## Task to carry out
At the line containing "reception desk: (223, 152)", begin an exact copy of the lines below and continue through the final one, with no pictures.
★ ★ ★ ★ ★
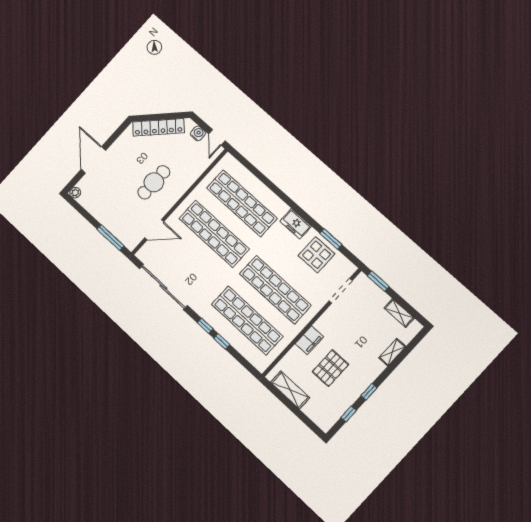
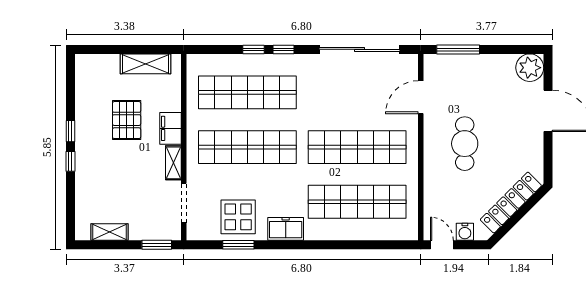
plant: (75, 193) -> (530, 68), width x1.88, depth x1.88
shelving: (392, 352) -> (173, 163), moved
window: (349, 414) -> (70, 161), moved

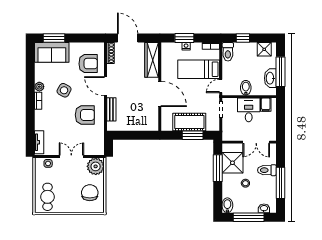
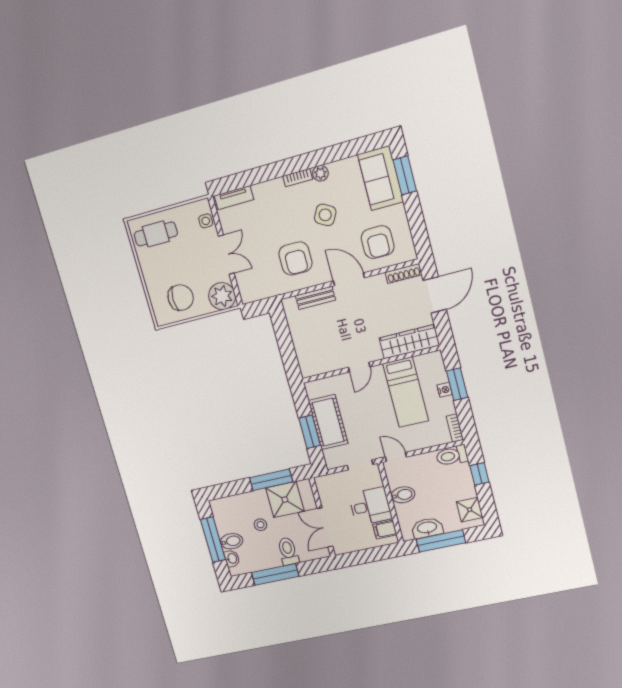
bed: (199, 69) -> (406, 392), moved, turned 180
door: (105, 86) -> (349, 279), hinge flipped
door: (160, 94) -> (359, 367), width x0.53
bidet: (227, 205) -> (232, 541), moved

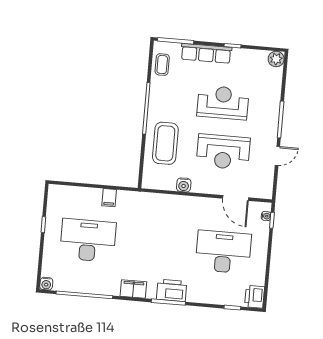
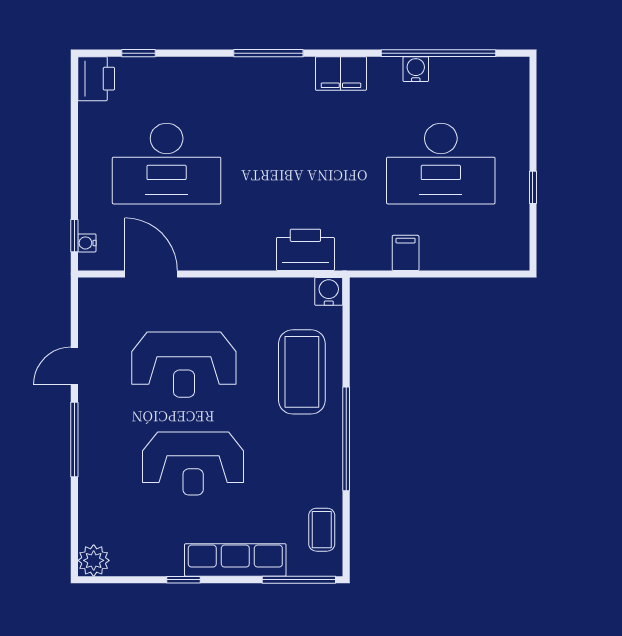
reception desk: (223, 152) -> (184, 365), turned 180
water cooler: (184, 185) -> (329, 291), moved
water cooler: (46, 284) -> (416, 69), moved
printer: (172, 290) -> (305, 250), moved, turned 180

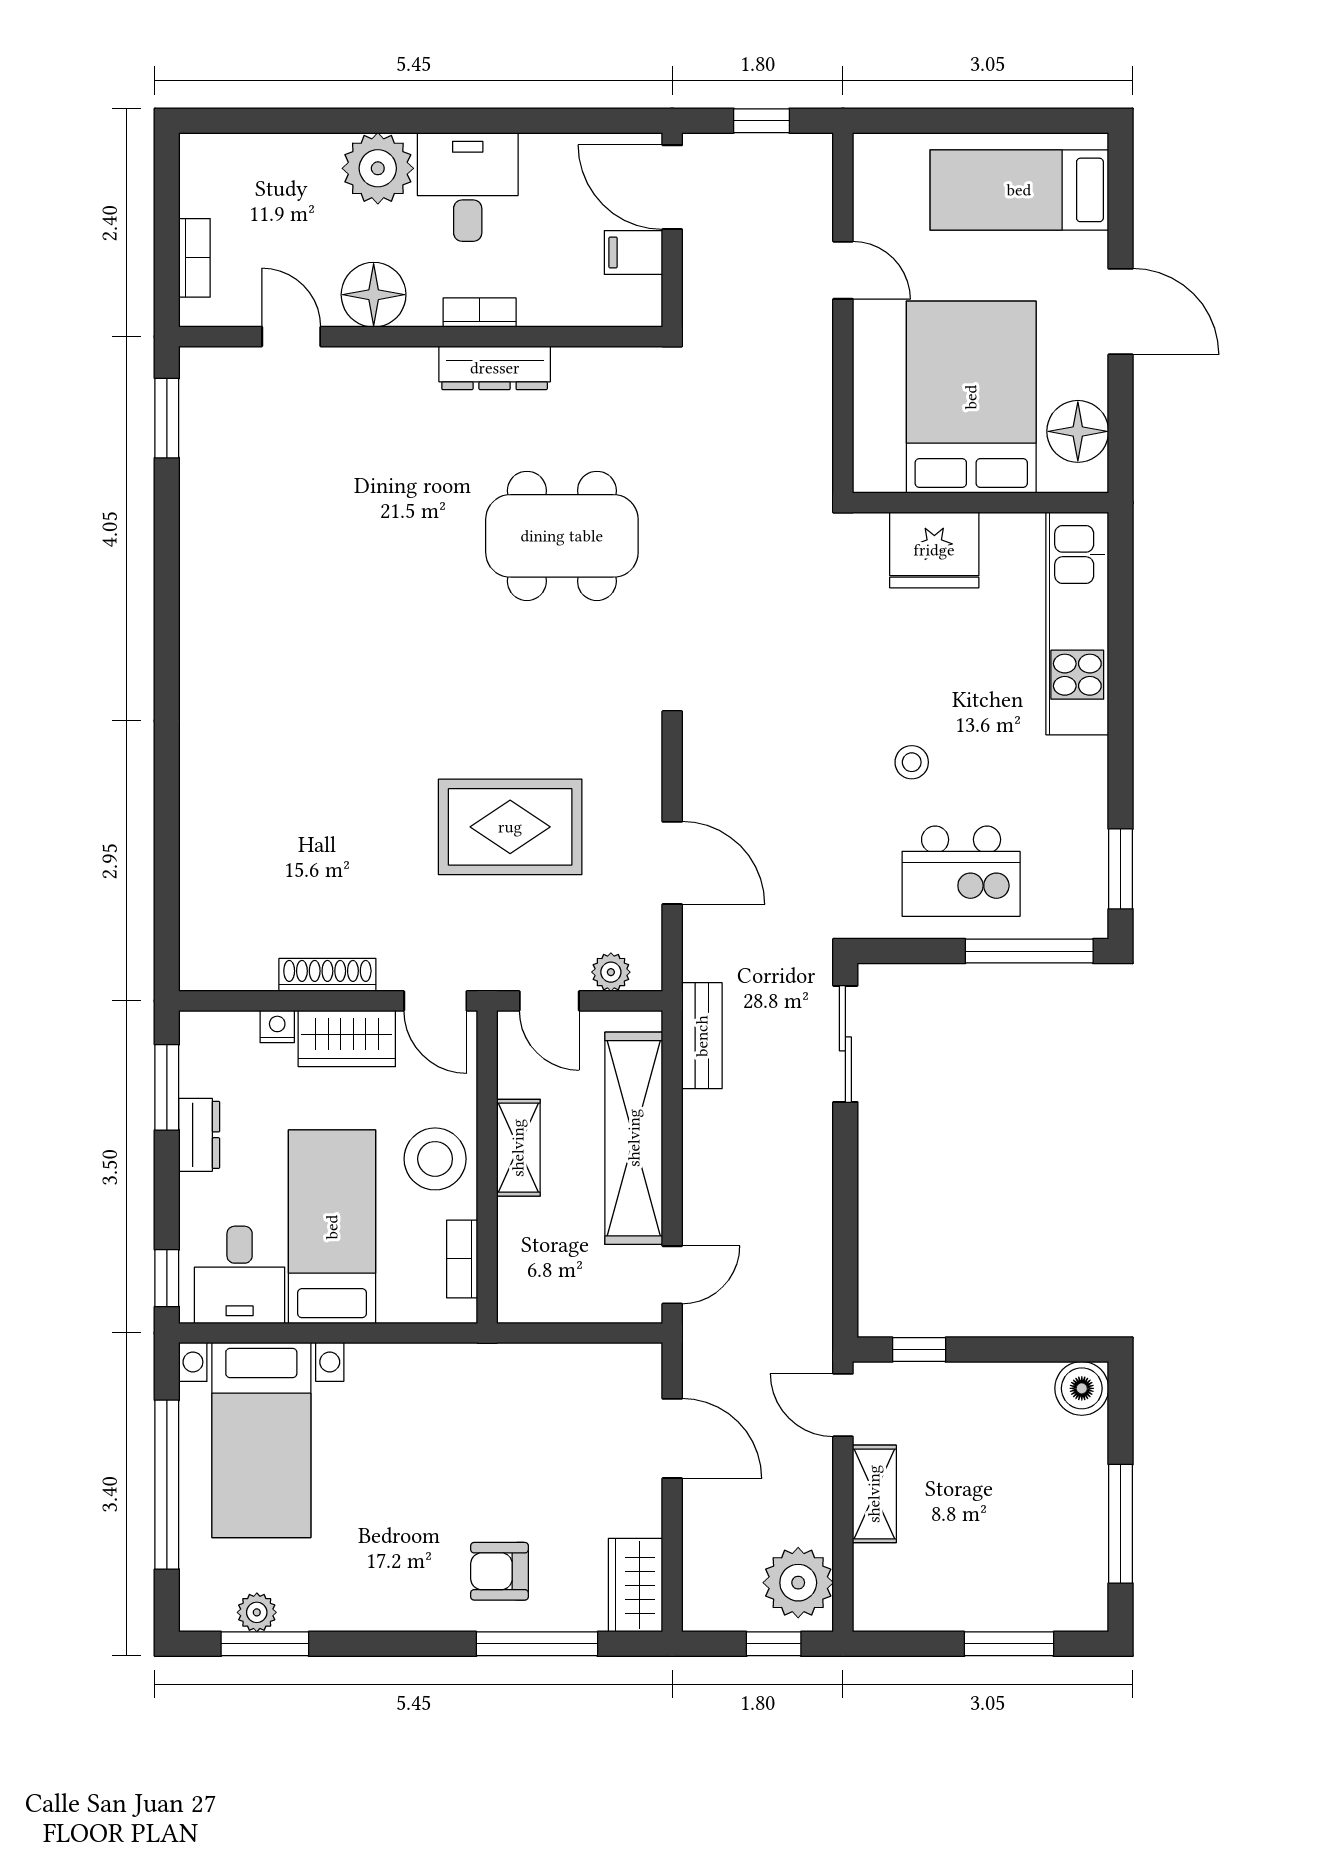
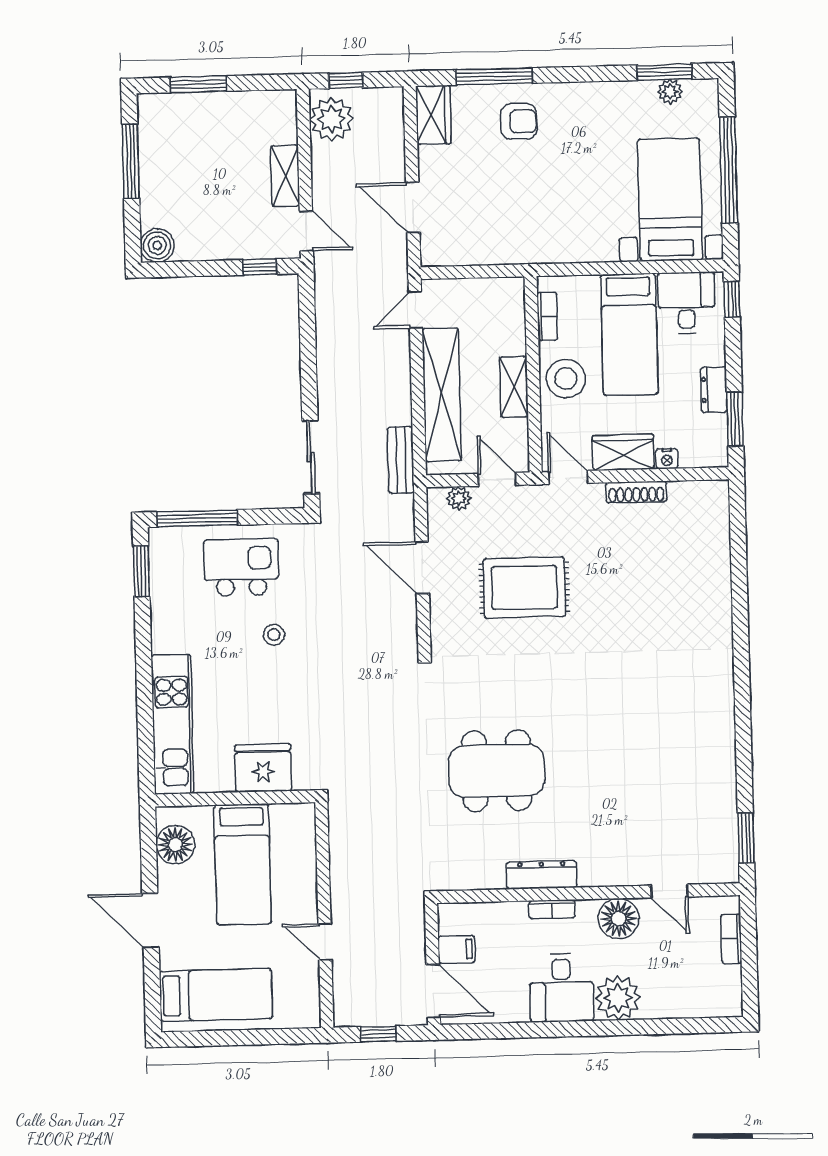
bed: (971, 397) -> (243, 864), width x0.67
★ ★ ★ ★ ★
## Solution for this task
reception desk: (223, 152) -> (184, 365), turned 180
water cooler: (184, 185) -> (329, 291), moved
water cooler: (46, 284) -> (416, 69), moved
printer: (172, 290) -> (305, 250), moved, turned 180

bed: (971, 397) -> (243, 864), width x0.67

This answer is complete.